_Task prompt_
Type the records that follow again exactly as written, but drop the pictures.

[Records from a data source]
▼▼▼

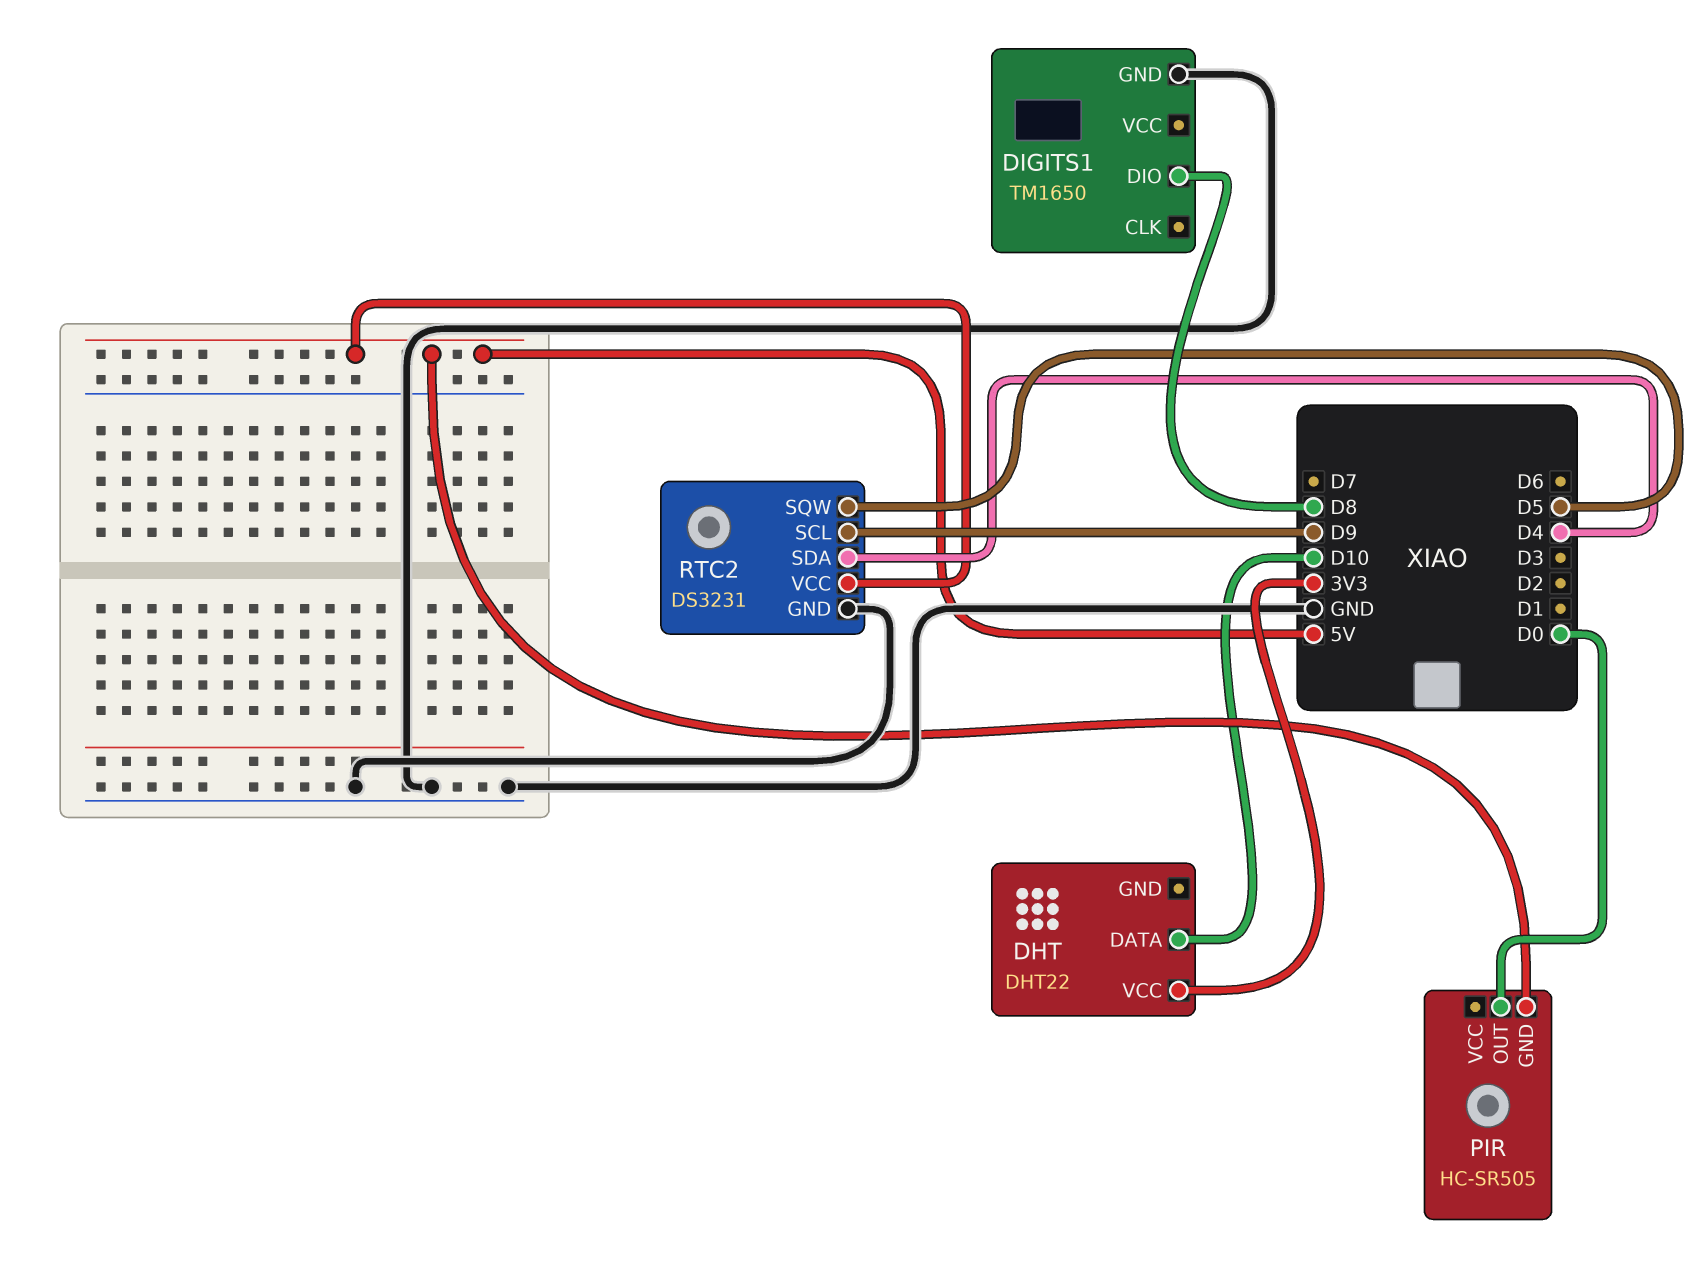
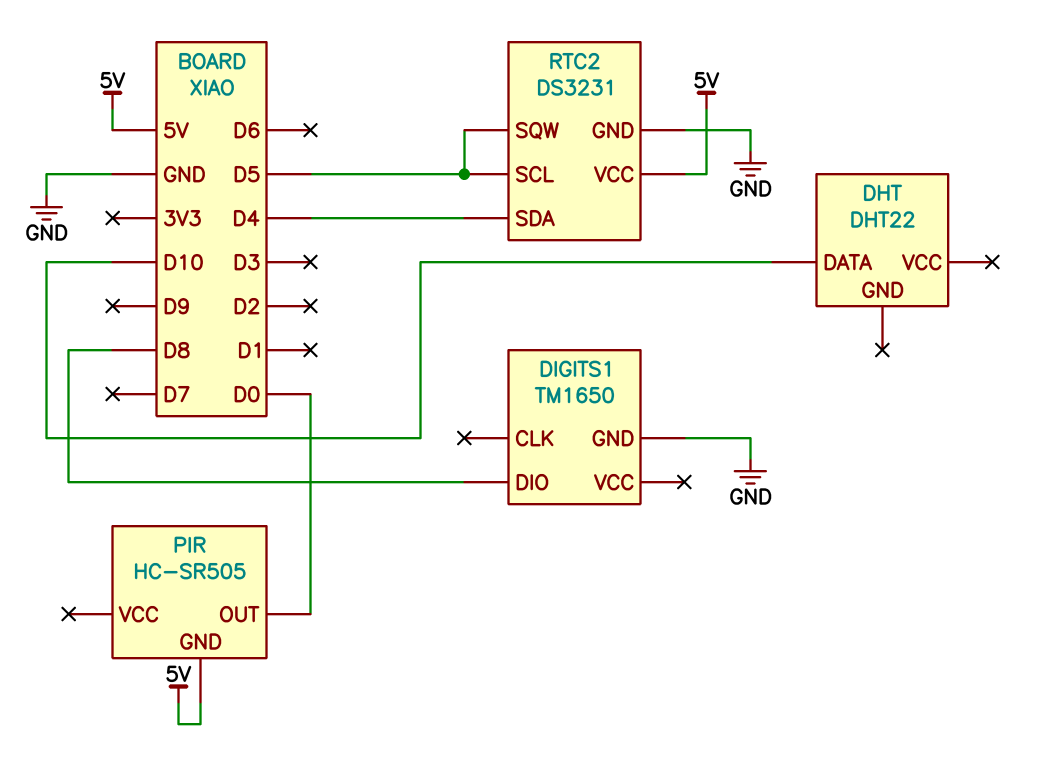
DHT pin VCC: 3V3 -> none
RTC2 pin SCL: D9 -> D5

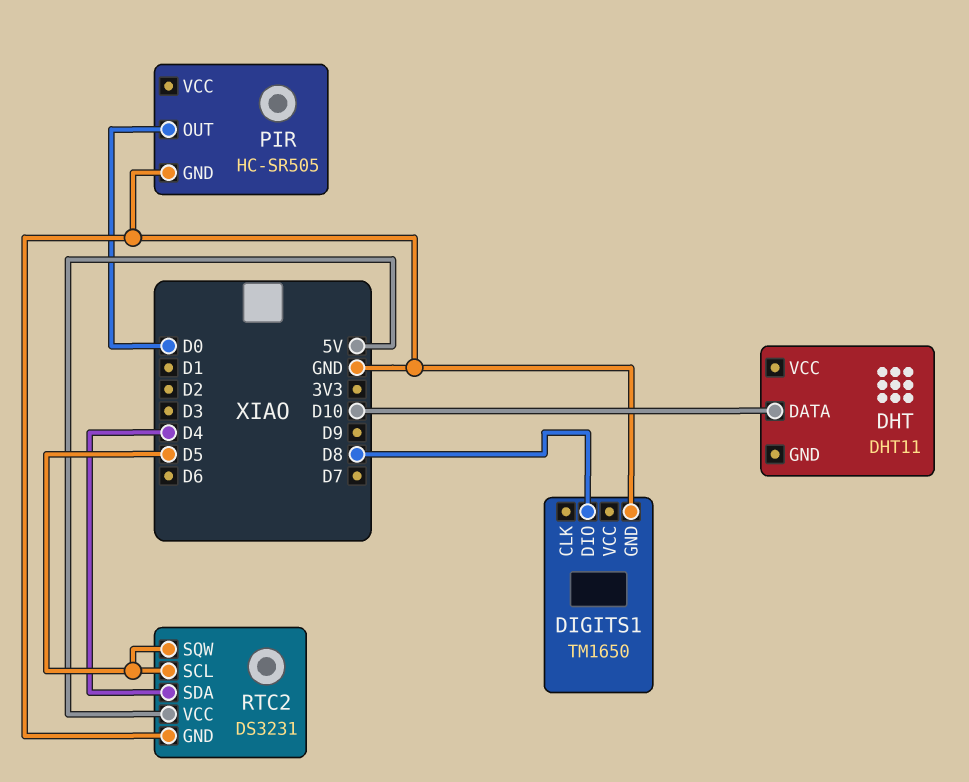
DHT: DHT22 -> DHT11
PIR pin GND: 5V -> GND

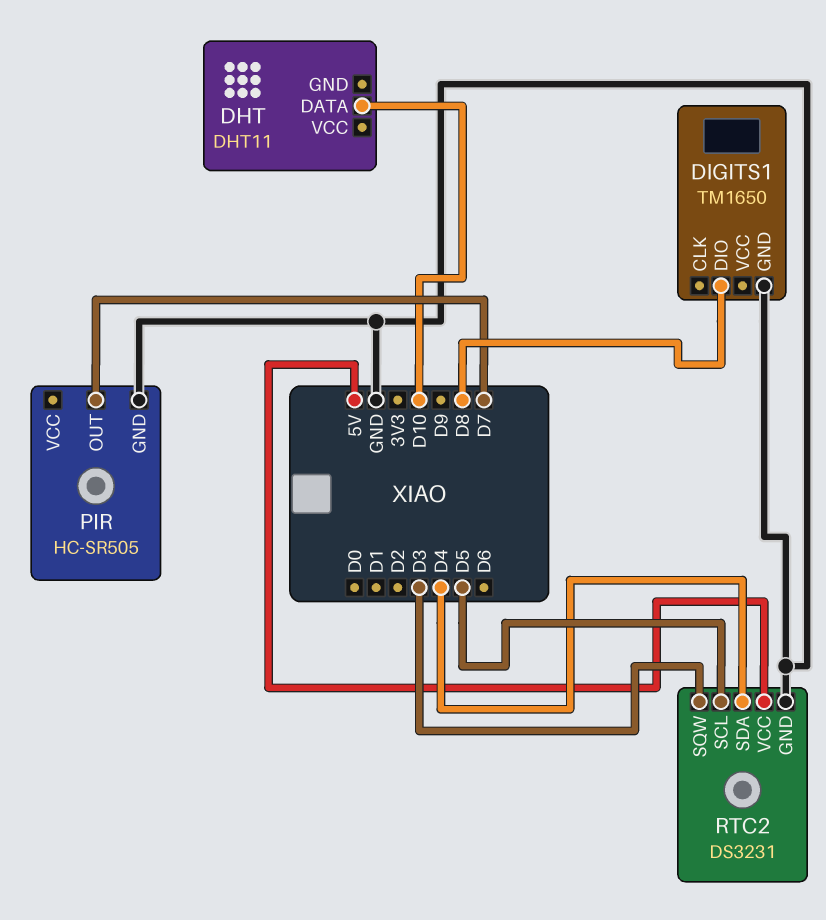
PIR pin OUT: D0 -> D7
RTC2 pin SQW: D5 -> D3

▲▲▲

_Finished task_
DHT pin VCC: 3V3 -> none
RTC2 pin SCL: D9 -> D5

DHT: DHT22 -> DHT11
PIR pin GND: 5V -> GND

PIR pin OUT: D0 -> D7
RTC2 pin SQW: D5 -> D3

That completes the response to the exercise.